_INFORMATION SHOWN_:

________

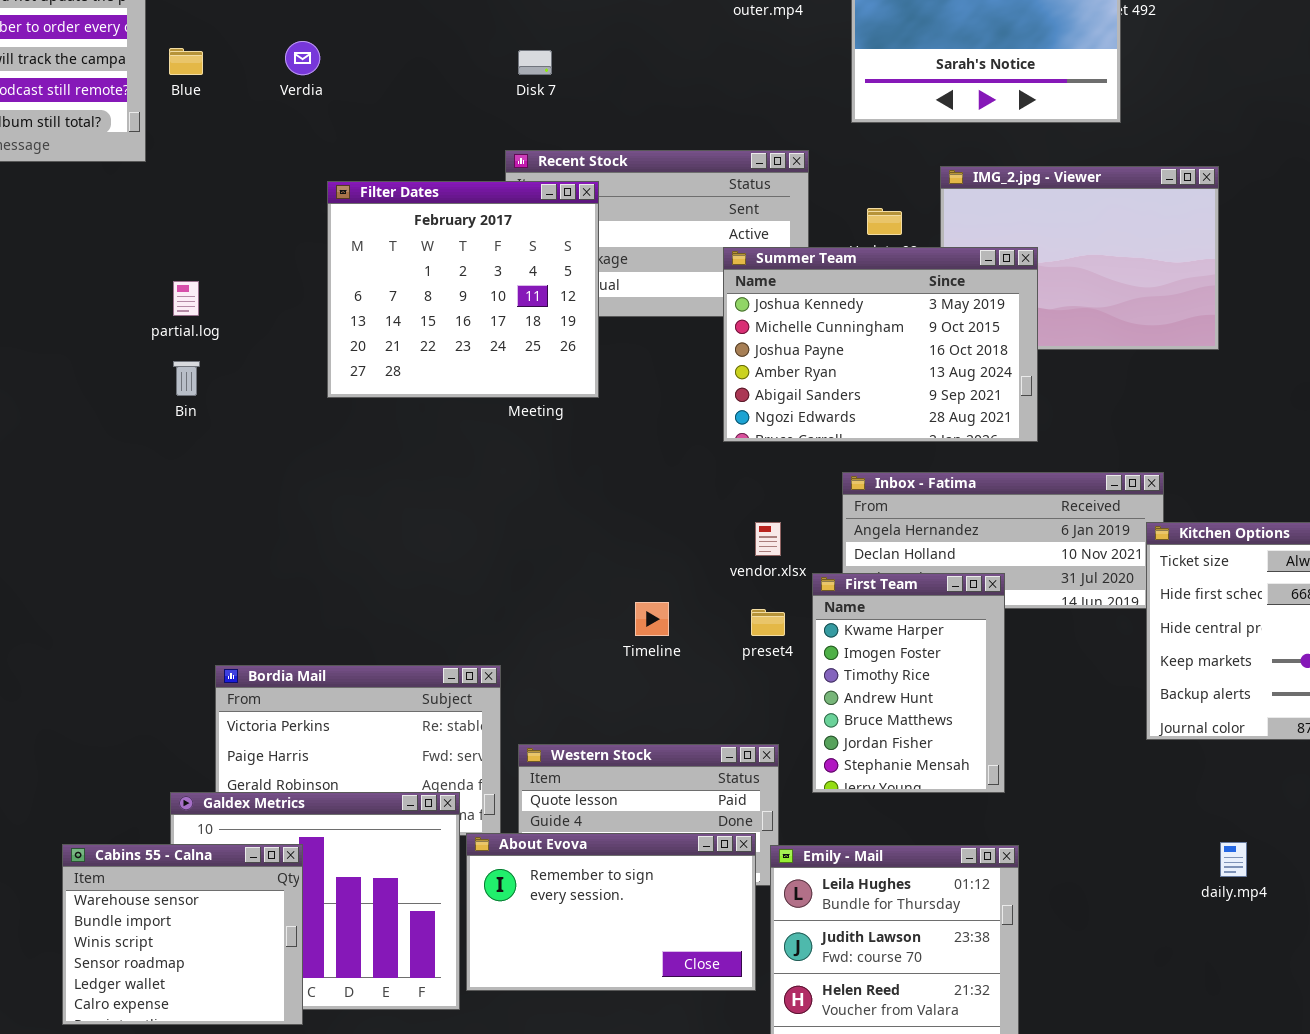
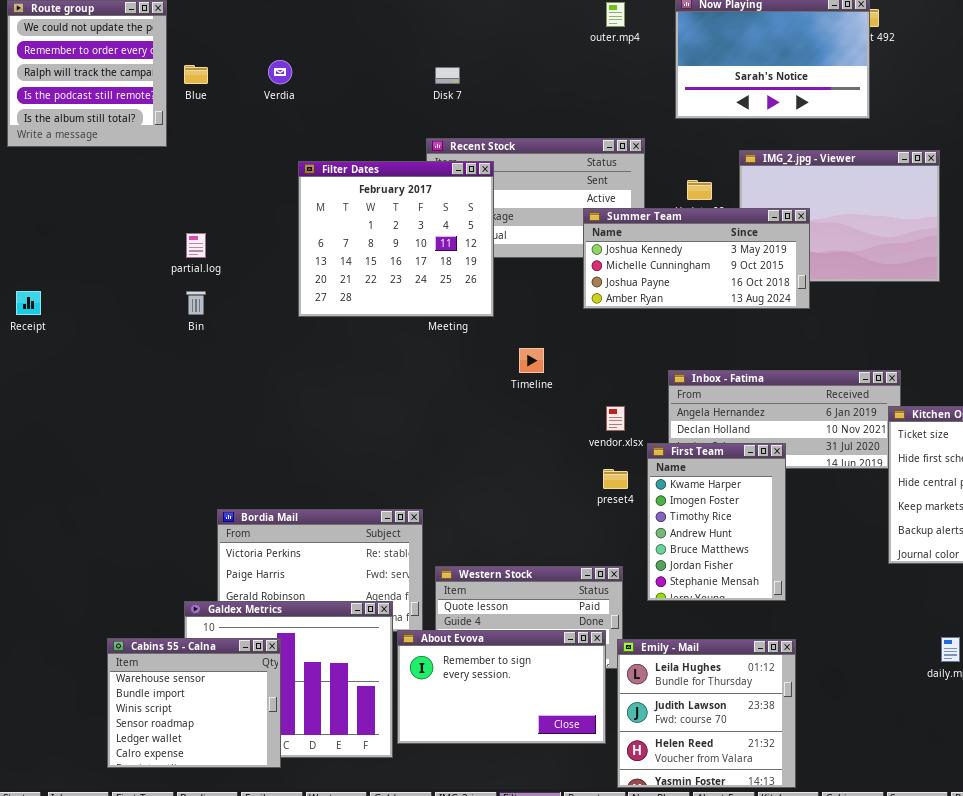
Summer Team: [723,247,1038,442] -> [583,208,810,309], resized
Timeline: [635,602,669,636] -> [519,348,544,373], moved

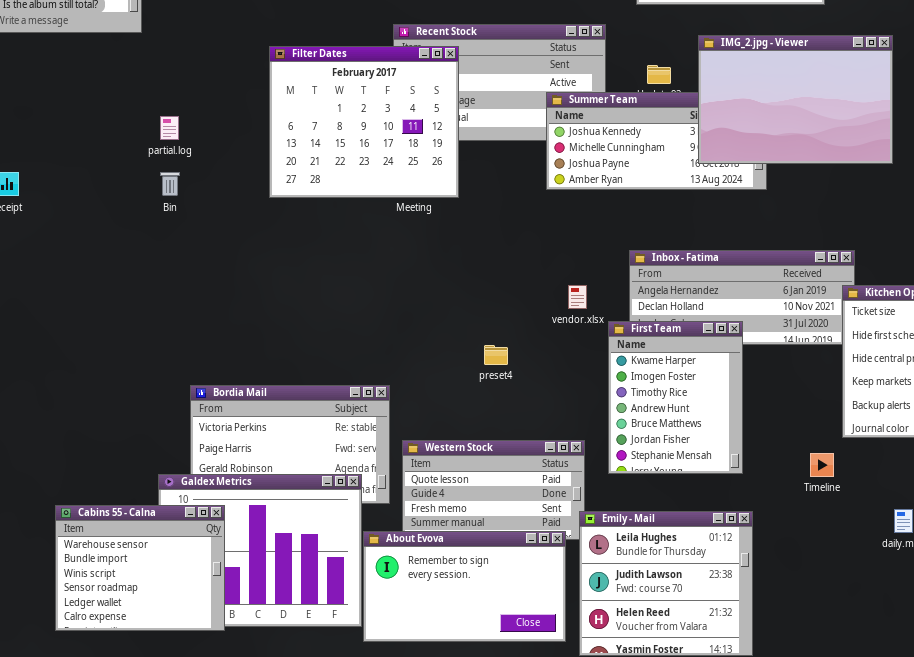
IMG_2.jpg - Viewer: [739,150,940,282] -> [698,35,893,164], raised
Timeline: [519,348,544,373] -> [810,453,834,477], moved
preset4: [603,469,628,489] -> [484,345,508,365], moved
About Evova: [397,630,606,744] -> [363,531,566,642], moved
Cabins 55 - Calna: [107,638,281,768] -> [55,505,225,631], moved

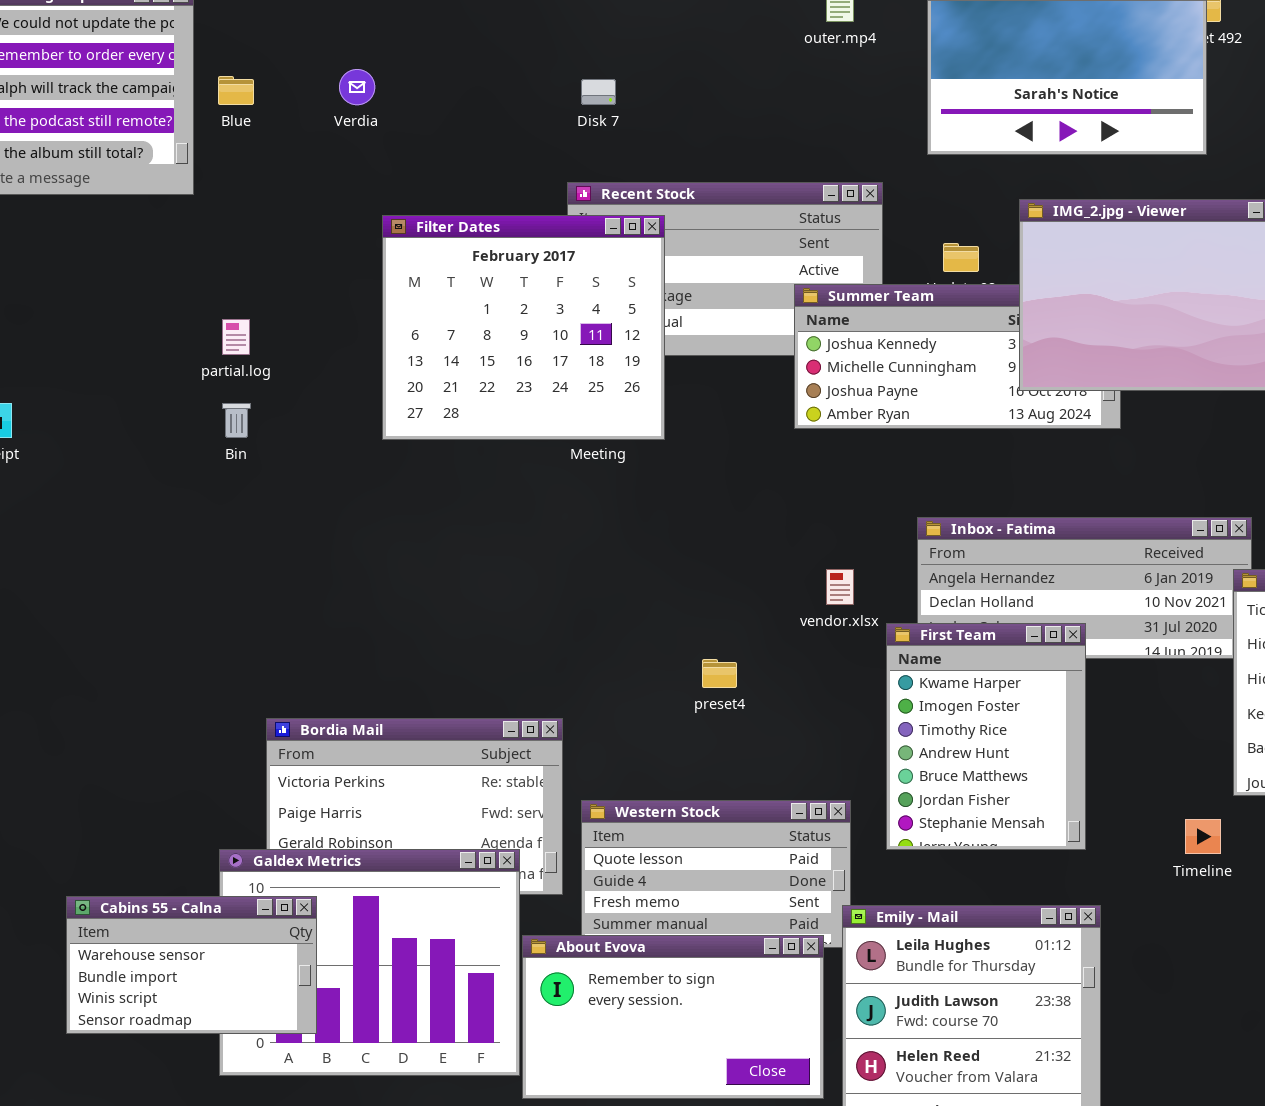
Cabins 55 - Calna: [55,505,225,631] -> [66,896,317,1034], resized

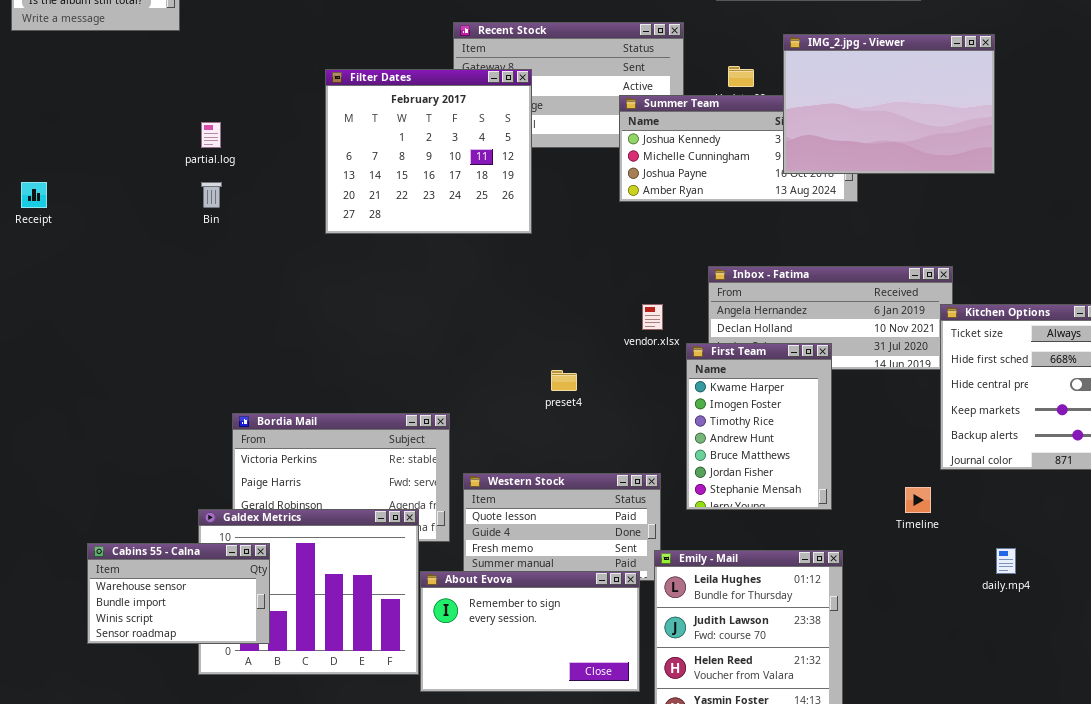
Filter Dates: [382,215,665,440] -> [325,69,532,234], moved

________

_WHAT YOU NEED TO DO_:
Set the pictures aside and restate word for word only the lines from the line containing "Cabins 55 - Calna: [55,505,225,631]" through the end of the entries above, both included.

_ANSWER BOX_:
Cabins 55 - Calna: [55,505,225,631] -> [66,896,317,1034], resized

Filter Dates: [382,215,665,440] -> [325,69,532,234], moved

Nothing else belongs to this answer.